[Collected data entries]
——
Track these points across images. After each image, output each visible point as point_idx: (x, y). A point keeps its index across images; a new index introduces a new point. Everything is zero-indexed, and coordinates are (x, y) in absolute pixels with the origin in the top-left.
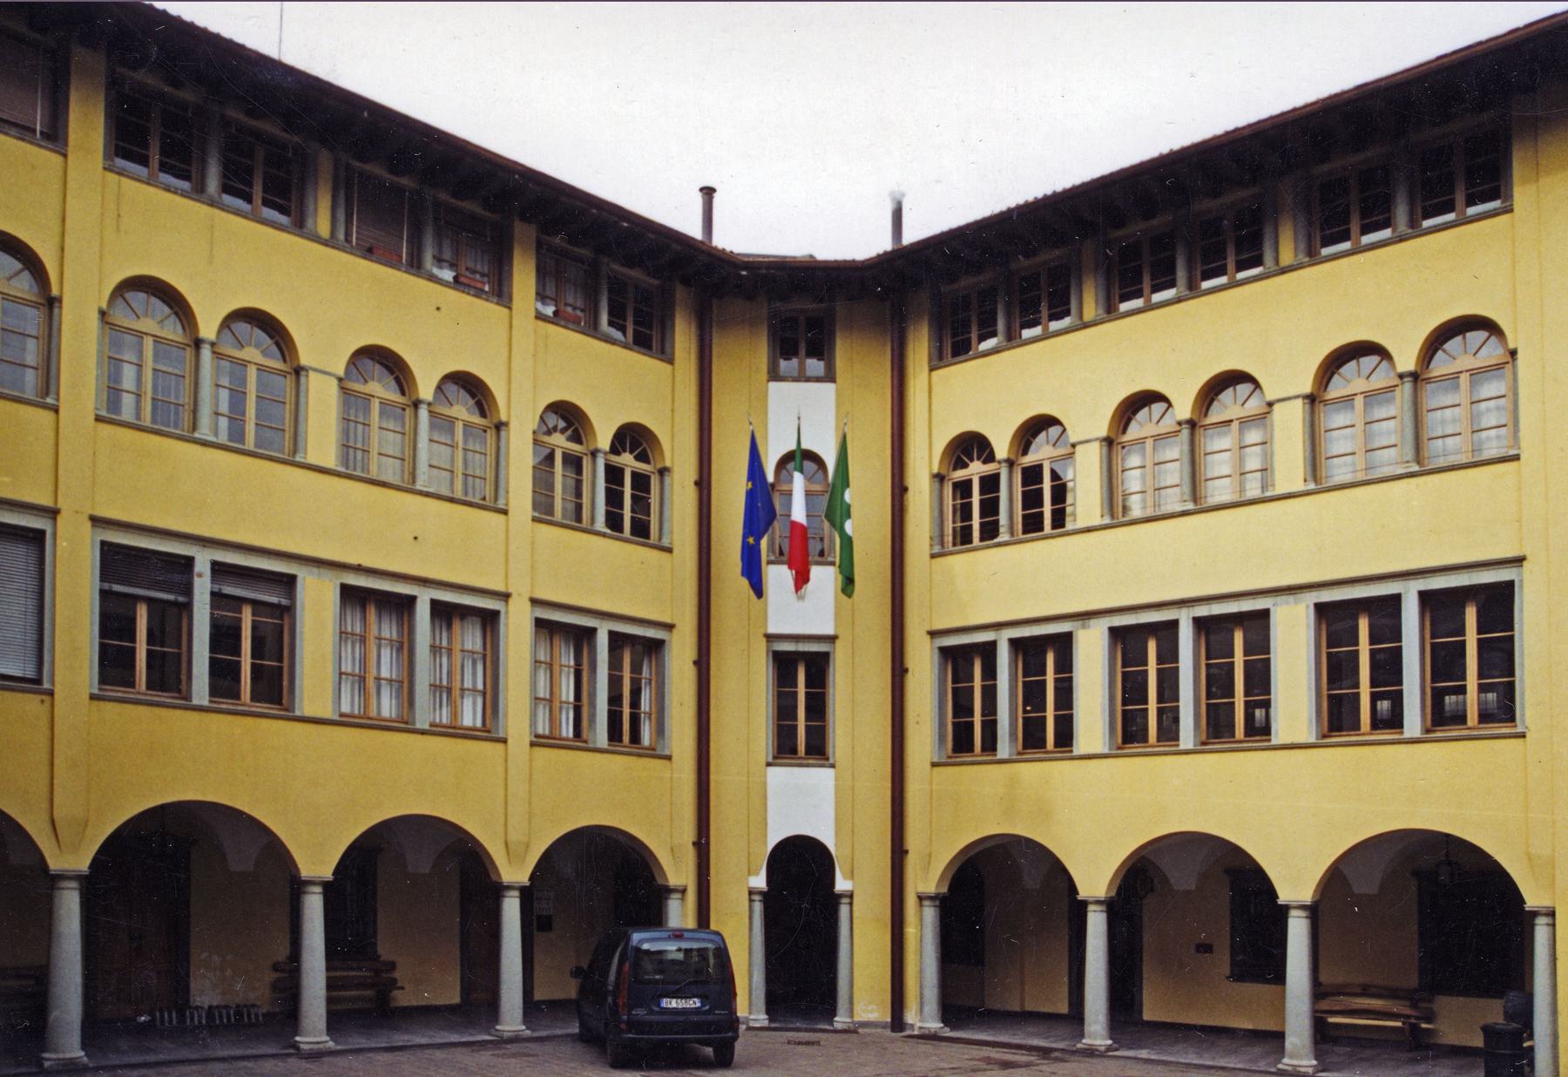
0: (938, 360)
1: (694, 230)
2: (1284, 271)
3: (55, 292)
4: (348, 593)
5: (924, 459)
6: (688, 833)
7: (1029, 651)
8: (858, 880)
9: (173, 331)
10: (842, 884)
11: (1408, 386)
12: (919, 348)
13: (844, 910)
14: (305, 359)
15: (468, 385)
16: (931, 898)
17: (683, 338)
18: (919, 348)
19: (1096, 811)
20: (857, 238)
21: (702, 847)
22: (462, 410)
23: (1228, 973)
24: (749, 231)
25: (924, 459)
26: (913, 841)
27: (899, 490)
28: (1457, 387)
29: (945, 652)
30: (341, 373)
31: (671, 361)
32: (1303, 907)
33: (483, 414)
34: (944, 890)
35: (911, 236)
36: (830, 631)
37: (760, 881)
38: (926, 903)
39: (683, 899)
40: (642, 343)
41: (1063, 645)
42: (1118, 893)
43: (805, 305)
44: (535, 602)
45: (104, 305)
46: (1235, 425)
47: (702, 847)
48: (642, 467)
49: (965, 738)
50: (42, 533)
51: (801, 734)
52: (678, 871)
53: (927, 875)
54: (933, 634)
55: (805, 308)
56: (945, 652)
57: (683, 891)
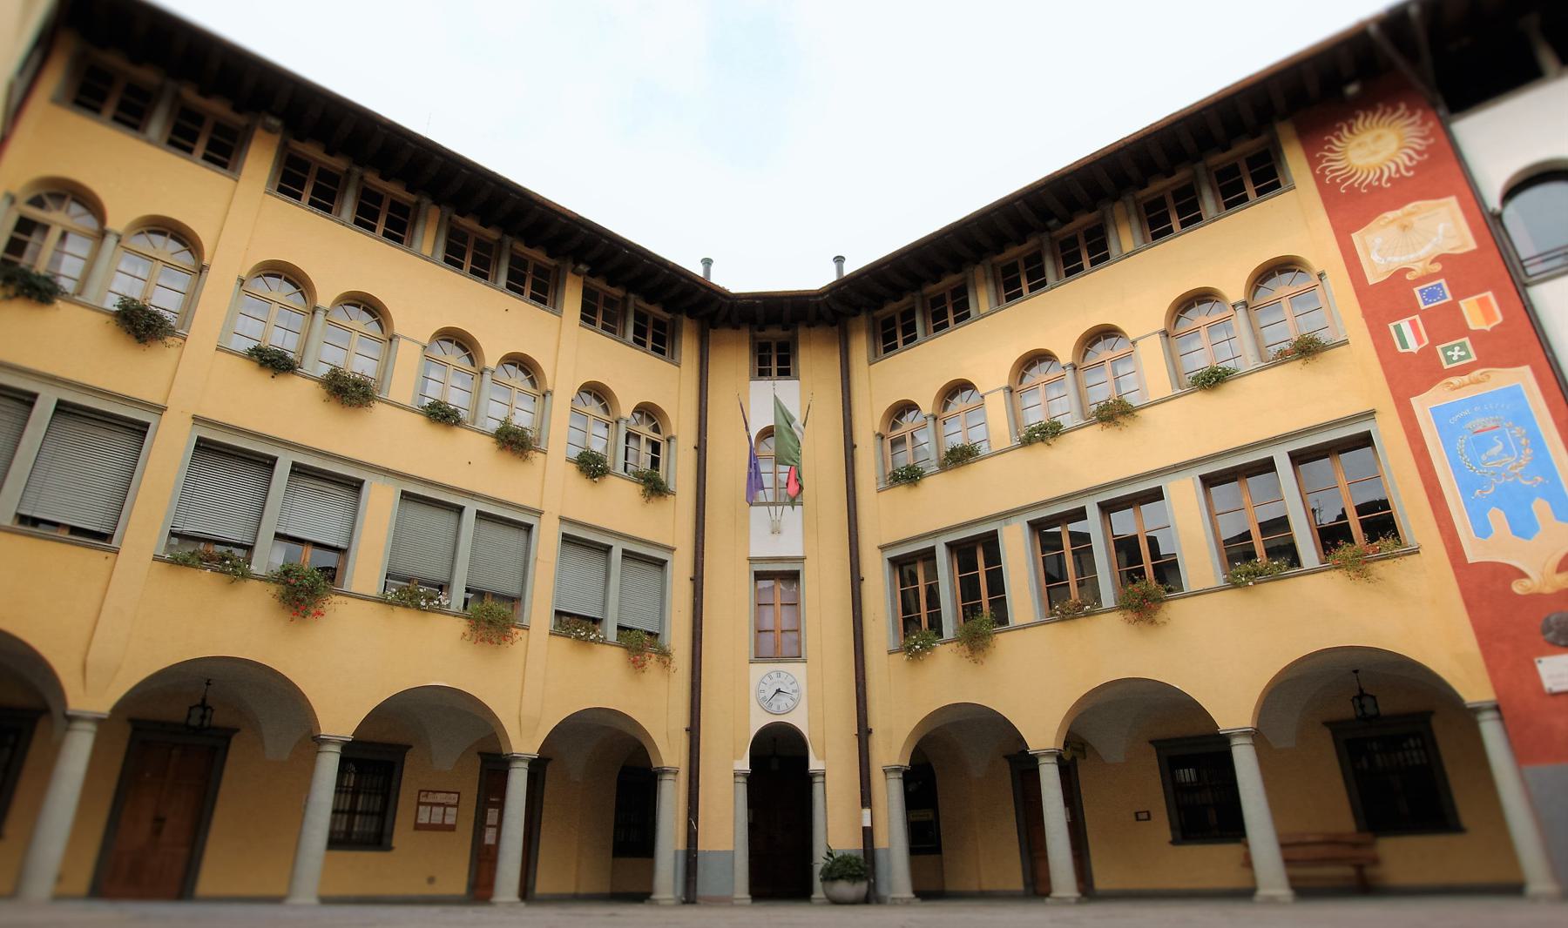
0: (874, 358)
1: (698, 270)
2: (1128, 255)
3: (206, 262)
4: (406, 496)
5: (869, 421)
6: (682, 719)
7: (963, 551)
8: (830, 760)
9: (296, 300)
10: (814, 764)
11: (1241, 311)
12: (860, 348)
13: (818, 789)
14: (398, 329)
15: (523, 364)
16: (897, 770)
17: (688, 349)
18: (860, 348)
19: (1038, 677)
20: (814, 276)
21: (694, 731)
22: (518, 379)
23: (1169, 838)
24: (735, 278)
25: (869, 421)
26: (876, 720)
27: (850, 447)
28: (1281, 308)
29: (894, 562)
30: (426, 342)
31: (678, 365)
32: (1245, 734)
33: (534, 385)
34: (907, 763)
35: (849, 269)
36: (800, 554)
37: (744, 765)
38: (891, 775)
39: (666, 665)
40: (659, 351)
41: (990, 543)
42: (1066, 744)
43: (774, 333)
44: (562, 520)
45: (244, 275)
46: (1108, 364)
47: (694, 731)
48: (655, 436)
49: (917, 625)
50: (147, 425)
51: (777, 644)
52: (670, 752)
53: (891, 750)
54: (883, 548)
55: (776, 328)
56: (894, 562)
57: (676, 773)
——
◆ TASK
Turn these entries into a JSON list of strings, with each line as one string and blank lines omitted. Leave the pictures out of the result.

◆ ANSWER IN FULL
[
  "Track these points across images. After each image, output each visible point as point_idx: (x, y). A point keeps its index across images; a new index introduces a new point. Everything is zero-indexed, and coordinates are (x, y) in absolute pixels with the origin in the top-left.",
  "0: (938, 360)",
  "1: (694, 230)",
  "2: (1284, 271)",
  "3: (55, 292)",
  "4: (348, 593)",
  "5: (924, 459)",
  "6: (688, 833)",
  "7: (1029, 651)",
  "8: (858, 880)",
  "9: (173, 331)",
  "10: (842, 884)",
  "11: (1408, 386)",
  "12: (919, 348)",
  "13: (844, 910)",
  "14: (305, 359)",
  "15: (468, 385)",
  "16: (931, 898)",
  "17: (683, 338)",
  "18: (919, 348)",
  "19: (1096, 811)",
  "20: (857, 238)",
  "21: (702, 847)",
  "22: (462, 410)",
  "23: (1228, 973)",
  "24: (749, 231)",
  "25: (924, 459)",
  "26: (913, 841)",
  "27: (899, 490)",
  "28: (1457, 387)",
  "29: (945, 652)",
  "30: (341, 373)",
  "31: (671, 361)",
  "32: (1303, 907)",
  "33: (483, 414)",
  "34: (944, 890)",
  "35: (911, 236)",
  "36: (830, 631)",
  "37: (760, 881)",
  "38: (926, 903)",
  "39: (683, 899)",
  "40: (642, 343)",
  "41: (1063, 645)",
  "42: (1118, 893)",
  "43: (805, 305)",
  "44: (535, 602)",
  "45: (104, 305)",
  "46: (1235, 425)",
  "47: (702, 847)",
  "48: (642, 467)",
  "49: (965, 738)",
  "50: (42, 533)",
  "51: (801, 734)",
  "52: (678, 871)",
  "53: (927, 875)",
  "54: (933, 634)",
  "55: (805, 308)",
  "56: (945, 652)",
  "57: (683, 891)",
  "0: (874, 358)",
  "1: (698, 270)",
  "2: (1128, 255)",
  "3: (206, 262)",
  "4: (406, 496)",
  "5: (869, 421)",
  "6: (682, 719)",
  "7: (963, 551)",
  "8: (830, 760)",
  "9: (296, 300)",
  "10: (814, 764)",
  "11: (1241, 311)",
  "12: (860, 348)",
  "13: (818, 789)",
  "14: (398, 329)",
  "15: (523, 364)",
  "16: (897, 770)",
  "17: (688, 349)",
  "18: (860, 348)",
  "19: (1038, 677)",
  "20: (814, 276)",
  "21: (694, 731)",
  "22: (518, 379)",
  "23: (1169, 838)",
  "24: (735, 278)",
  "25: (869, 421)",
  "26: (876, 720)",
  "27: (850, 447)",
  "28: (1281, 308)",
  "29: (894, 562)",
  "30: (426, 342)",
  "31: (678, 365)",
  "32: (1245, 734)",
  "33: (534, 385)",
  "34: (907, 763)",
  "35: (849, 269)",
  "36: (800, 554)",
  "37: (744, 765)",
  "38: (891, 775)",
  "39: (666, 665)",
  "40: (659, 351)",
  "41: (990, 543)",
  "42: (1066, 744)",
  "43: (774, 333)",
  "44: (562, 520)",
  "45: (244, 275)",
  "46: (1108, 364)",
  "47: (694, 731)",
  "48: (655, 436)",
  "49: (917, 625)",
  "50: (147, 425)",
  "51: (777, 644)",
  "52: (670, 752)",
  "53: (891, 750)",
  "54: (883, 548)",
  "55: (776, 328)",
  "56: (894, 562)",
  "57: (676, 773)"
]